_PROVIDED DATA_:
====
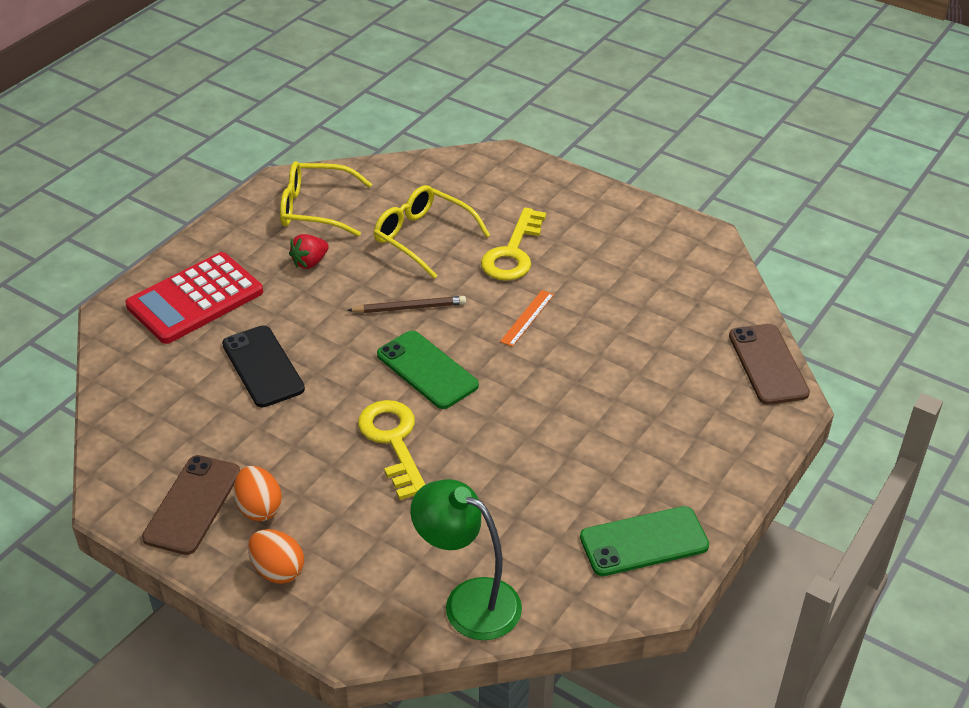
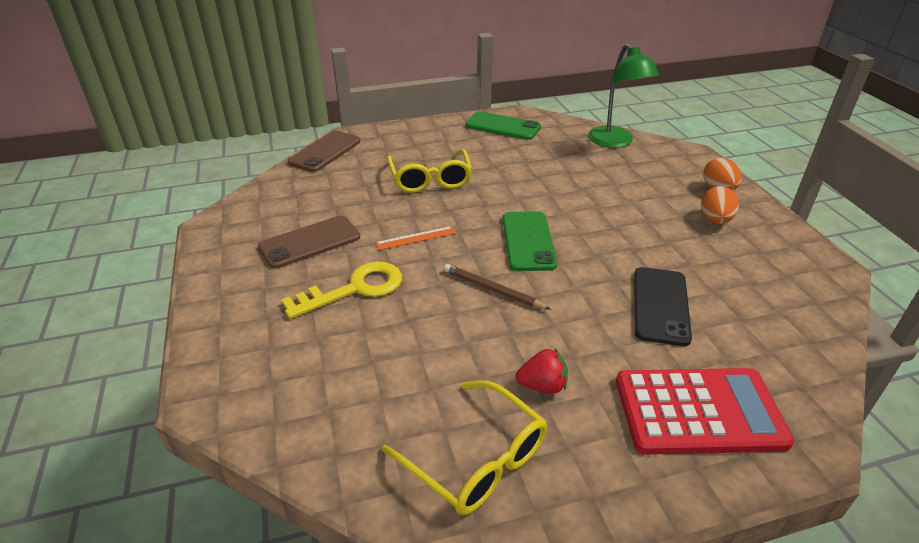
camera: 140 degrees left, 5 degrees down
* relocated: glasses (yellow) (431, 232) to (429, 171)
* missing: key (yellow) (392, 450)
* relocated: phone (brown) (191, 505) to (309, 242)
====
_TASK TO CARRY OUT_: Leave the images out and output the remaining material exactly as it stands.

_WRITTEN RESPONSE_:
camera: 140 degrees left, 5 degrees down
* relocated: glasses (yellow) (431, 232) to (429, 171)
* missing: key (yellow) (392, 450)
* relocated: phone (brown) (191, 505) to (309, 242)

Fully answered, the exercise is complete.